_TASK STATEMENT:_
The word "insert" marks the lines to find; copy every such line from the data below.

_GIVEN DATA:_
+---+

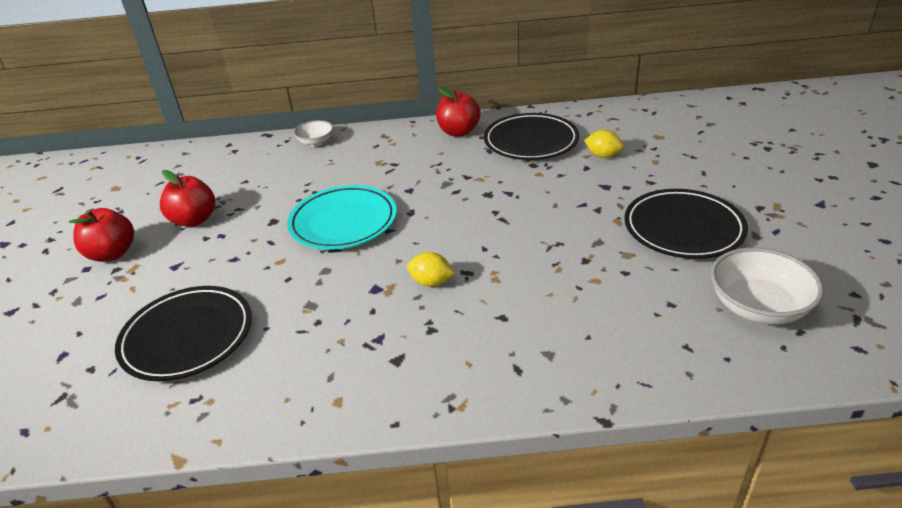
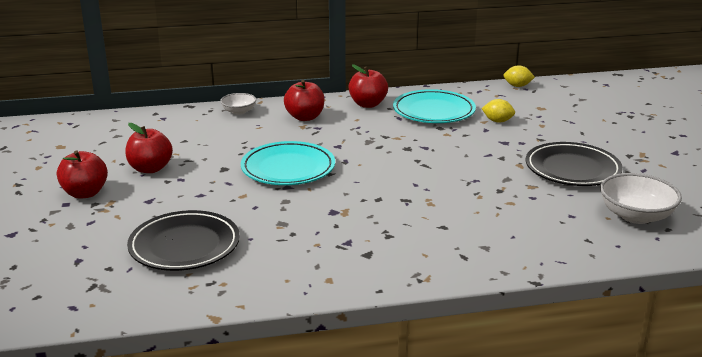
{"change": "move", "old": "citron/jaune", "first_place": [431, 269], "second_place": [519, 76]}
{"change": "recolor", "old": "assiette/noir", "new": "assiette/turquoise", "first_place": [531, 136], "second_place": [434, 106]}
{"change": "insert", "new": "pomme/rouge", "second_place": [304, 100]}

+---+

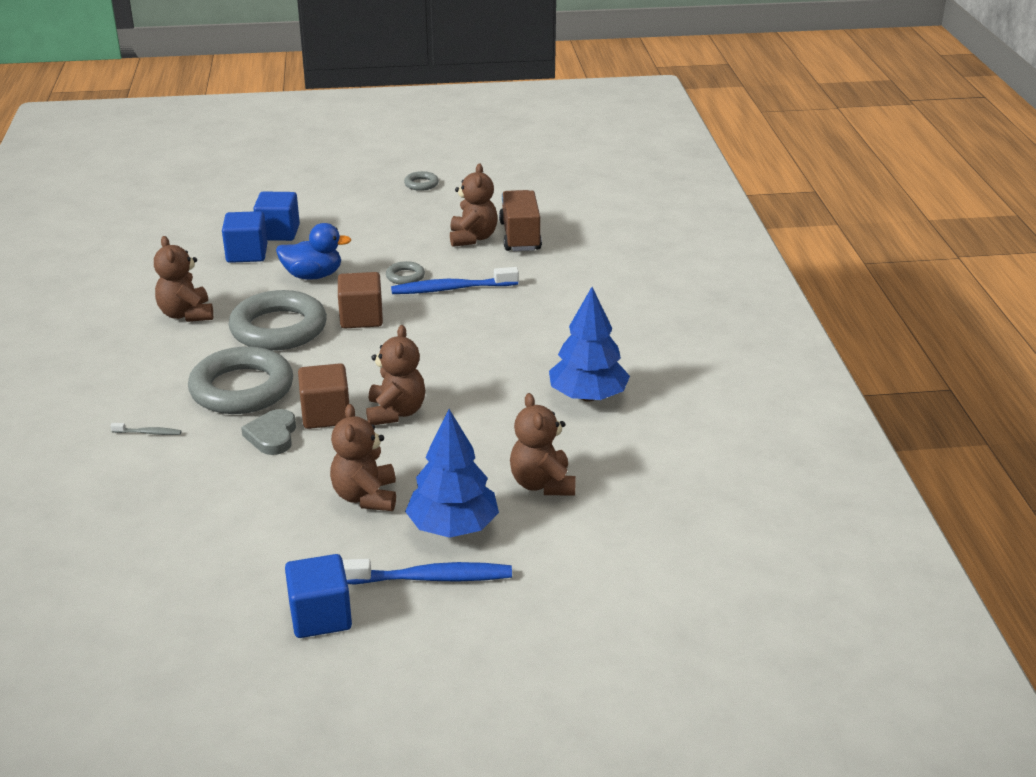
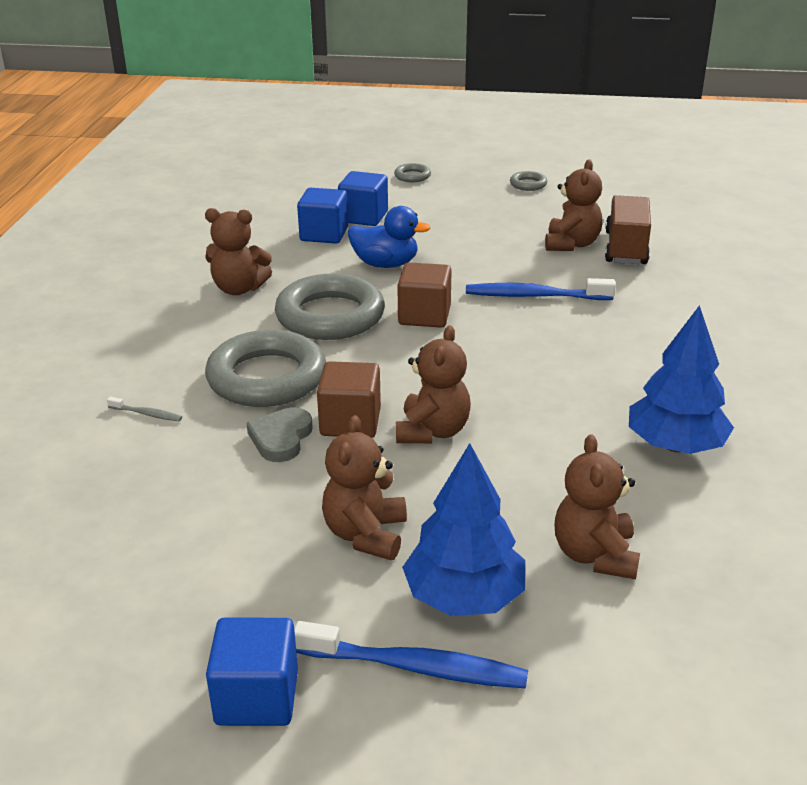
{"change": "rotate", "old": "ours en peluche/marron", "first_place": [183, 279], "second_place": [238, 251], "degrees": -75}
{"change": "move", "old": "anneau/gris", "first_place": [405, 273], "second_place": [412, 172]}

+---+

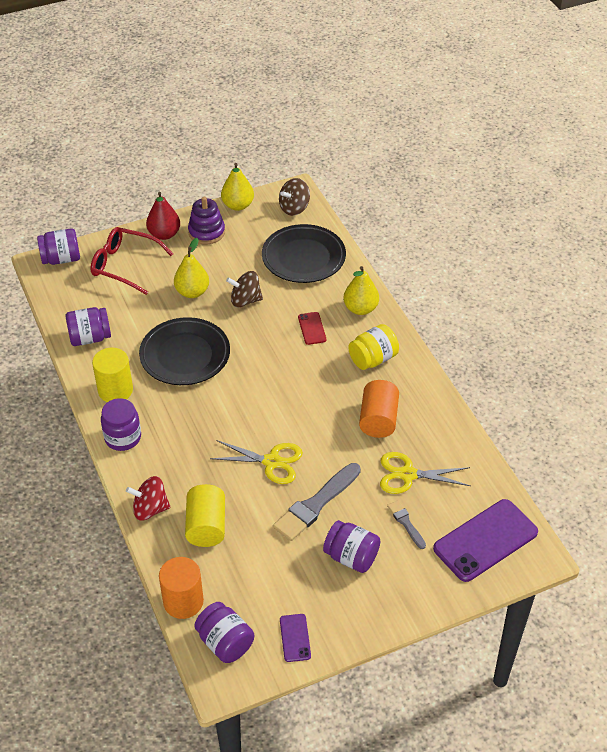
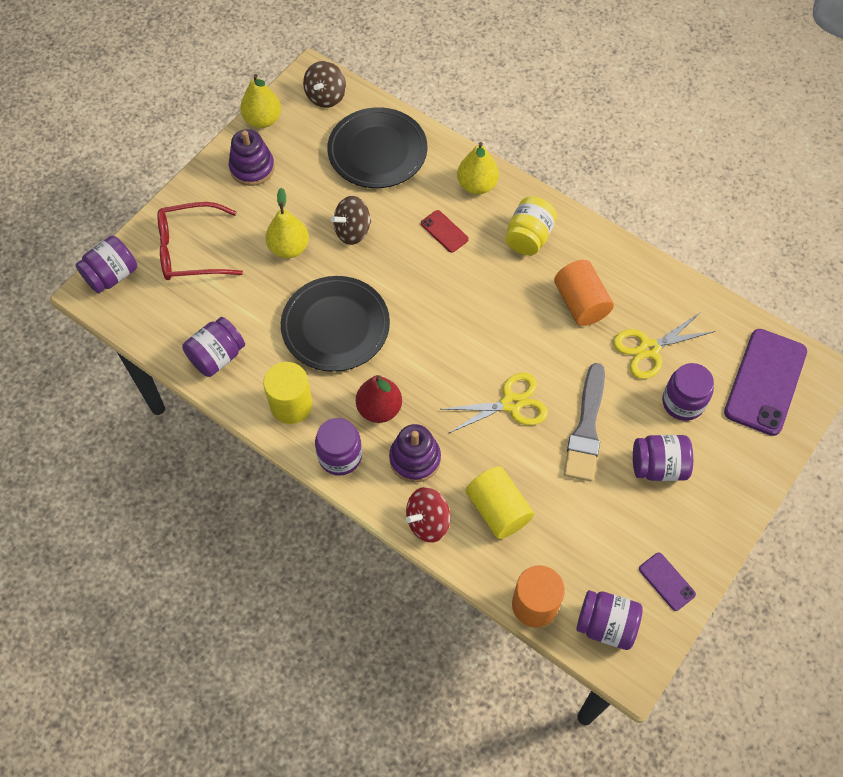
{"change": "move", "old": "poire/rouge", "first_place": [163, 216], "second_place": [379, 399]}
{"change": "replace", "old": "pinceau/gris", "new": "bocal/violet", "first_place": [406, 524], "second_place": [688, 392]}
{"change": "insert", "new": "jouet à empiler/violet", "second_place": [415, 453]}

+---+

_OUTPUT:_
{"change": "insert", "new": "pomme/rouge", "second_place": [304, 100]}
{"change": "insert", "new": "jouet à empiler/violet", "second_place": [415, 453]}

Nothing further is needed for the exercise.